Aim of the exercise: Stopping at the line that holds "R11: 10k (GND, N009) -> none", repeat the lines below exactly, starting from the very first and including that final line.

--- Supplied records ---

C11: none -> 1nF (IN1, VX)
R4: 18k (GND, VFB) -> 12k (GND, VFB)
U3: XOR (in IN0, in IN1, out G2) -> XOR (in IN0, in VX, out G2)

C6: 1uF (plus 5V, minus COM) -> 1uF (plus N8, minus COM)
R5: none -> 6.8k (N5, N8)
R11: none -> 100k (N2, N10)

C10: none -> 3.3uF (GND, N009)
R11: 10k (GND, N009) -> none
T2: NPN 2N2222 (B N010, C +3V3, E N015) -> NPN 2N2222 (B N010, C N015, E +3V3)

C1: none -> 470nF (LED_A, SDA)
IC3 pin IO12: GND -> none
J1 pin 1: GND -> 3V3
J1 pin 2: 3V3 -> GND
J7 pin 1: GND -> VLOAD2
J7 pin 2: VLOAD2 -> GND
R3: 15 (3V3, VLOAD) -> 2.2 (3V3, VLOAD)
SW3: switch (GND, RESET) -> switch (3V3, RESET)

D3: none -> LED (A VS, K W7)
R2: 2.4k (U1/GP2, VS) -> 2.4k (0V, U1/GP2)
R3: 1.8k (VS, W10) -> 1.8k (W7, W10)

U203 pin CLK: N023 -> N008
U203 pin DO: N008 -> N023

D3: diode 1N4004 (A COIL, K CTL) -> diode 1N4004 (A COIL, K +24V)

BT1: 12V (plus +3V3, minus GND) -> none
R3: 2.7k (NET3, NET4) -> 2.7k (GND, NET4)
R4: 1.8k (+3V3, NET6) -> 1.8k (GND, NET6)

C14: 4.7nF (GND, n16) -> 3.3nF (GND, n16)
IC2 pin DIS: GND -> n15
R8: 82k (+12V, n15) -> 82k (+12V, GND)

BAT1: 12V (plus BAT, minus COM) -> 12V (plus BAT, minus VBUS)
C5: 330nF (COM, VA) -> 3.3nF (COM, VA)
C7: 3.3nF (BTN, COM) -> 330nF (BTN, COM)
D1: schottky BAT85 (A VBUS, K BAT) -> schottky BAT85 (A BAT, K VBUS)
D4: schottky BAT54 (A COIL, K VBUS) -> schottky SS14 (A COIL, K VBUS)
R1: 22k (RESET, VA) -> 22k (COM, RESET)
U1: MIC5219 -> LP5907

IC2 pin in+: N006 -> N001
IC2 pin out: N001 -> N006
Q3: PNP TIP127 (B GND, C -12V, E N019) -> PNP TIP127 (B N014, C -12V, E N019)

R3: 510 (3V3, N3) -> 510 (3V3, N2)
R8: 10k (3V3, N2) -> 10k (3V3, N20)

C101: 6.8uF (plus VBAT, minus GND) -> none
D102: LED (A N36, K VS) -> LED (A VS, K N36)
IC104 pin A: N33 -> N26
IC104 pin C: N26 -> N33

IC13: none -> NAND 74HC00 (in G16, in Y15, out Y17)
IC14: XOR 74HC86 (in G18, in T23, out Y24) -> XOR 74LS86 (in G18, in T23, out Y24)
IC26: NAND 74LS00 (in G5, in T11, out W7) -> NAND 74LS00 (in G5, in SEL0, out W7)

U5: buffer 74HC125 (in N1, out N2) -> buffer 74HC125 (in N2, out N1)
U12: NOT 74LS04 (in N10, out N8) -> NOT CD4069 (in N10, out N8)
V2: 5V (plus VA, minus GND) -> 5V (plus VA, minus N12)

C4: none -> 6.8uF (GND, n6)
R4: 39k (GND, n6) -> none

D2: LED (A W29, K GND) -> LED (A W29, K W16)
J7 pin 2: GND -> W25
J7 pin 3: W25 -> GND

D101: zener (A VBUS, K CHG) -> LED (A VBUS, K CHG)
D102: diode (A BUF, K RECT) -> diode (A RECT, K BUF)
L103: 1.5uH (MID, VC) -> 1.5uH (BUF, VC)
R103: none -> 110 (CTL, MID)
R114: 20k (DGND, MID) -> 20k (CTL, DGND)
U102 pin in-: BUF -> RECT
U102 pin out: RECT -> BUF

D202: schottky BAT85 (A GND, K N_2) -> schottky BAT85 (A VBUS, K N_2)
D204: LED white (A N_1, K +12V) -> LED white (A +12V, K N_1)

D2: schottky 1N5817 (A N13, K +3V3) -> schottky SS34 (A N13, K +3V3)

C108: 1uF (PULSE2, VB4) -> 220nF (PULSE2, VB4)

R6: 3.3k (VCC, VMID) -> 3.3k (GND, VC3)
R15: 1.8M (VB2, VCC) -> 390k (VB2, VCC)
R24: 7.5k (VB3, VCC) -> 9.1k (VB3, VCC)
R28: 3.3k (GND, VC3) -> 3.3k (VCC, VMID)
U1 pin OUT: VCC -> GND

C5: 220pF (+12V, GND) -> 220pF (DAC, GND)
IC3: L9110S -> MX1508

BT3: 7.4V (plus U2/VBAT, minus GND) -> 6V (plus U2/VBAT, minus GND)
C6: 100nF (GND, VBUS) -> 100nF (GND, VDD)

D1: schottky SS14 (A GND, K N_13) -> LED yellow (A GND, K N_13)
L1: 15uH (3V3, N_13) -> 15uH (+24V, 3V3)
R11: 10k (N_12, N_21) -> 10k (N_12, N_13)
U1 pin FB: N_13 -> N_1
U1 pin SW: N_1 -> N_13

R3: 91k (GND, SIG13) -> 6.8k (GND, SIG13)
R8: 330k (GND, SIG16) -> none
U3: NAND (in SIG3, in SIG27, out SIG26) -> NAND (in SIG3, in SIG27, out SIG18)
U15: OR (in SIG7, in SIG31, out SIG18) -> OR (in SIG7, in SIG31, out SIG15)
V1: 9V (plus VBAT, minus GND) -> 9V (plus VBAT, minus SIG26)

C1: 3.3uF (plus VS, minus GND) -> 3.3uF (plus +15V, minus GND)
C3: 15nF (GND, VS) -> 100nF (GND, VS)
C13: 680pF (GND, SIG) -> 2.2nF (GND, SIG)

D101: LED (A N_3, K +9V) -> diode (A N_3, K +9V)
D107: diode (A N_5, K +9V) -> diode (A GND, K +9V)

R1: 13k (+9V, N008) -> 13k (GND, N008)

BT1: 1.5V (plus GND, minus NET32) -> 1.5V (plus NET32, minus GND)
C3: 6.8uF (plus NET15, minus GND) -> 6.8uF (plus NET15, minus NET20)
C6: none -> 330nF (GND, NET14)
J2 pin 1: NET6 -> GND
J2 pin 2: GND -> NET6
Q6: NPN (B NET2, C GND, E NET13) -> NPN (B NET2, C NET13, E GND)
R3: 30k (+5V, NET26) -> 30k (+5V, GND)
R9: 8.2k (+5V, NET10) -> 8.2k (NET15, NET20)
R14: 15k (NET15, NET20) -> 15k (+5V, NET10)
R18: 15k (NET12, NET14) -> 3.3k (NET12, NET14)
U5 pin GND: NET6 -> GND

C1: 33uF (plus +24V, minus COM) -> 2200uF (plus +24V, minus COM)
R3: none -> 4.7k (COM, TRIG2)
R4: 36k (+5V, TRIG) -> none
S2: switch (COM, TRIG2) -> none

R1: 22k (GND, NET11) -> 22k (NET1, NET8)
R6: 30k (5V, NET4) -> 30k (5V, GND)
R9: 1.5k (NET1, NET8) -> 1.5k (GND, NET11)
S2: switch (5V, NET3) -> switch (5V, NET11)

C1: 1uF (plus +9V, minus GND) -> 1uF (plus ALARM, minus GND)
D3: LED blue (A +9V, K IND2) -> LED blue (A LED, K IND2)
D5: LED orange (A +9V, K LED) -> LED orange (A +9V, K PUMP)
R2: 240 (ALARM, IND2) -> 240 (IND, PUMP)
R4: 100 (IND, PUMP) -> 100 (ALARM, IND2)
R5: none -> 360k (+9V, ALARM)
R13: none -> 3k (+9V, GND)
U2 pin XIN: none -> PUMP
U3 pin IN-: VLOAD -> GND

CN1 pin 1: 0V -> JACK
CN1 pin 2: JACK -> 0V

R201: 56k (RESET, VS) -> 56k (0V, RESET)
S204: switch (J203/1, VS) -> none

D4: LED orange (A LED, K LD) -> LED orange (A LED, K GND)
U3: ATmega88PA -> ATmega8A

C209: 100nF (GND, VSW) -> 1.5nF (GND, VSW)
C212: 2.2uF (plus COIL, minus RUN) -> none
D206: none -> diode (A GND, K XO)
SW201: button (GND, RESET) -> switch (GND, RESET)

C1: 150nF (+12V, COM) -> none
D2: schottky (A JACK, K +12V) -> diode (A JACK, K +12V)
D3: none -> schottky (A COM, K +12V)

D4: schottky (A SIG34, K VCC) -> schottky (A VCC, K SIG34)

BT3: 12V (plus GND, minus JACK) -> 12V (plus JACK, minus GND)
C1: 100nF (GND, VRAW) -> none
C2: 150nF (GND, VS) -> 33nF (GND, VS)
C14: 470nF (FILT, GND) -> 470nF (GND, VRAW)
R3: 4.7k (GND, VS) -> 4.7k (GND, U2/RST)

---

Exercise answer:
C11: none -> 1nF (IN1, VX)
R4: 18k (GND, VFB) -> 12k (GND, VFB)
U3: XOR (in IN0, in IN1, out G2) -> XOR (in IN0, in VX, out G2)

C6: 1uF (plus 5V, minus COM) -> 1uF (plus N8, minus COM)
R5: none -> 6.8k (N5, N8)
R11: none -> 100k (N2, N10)

C10: none -> 3.3uF (GND, N009)
R11: 10k (GND, N009) -> none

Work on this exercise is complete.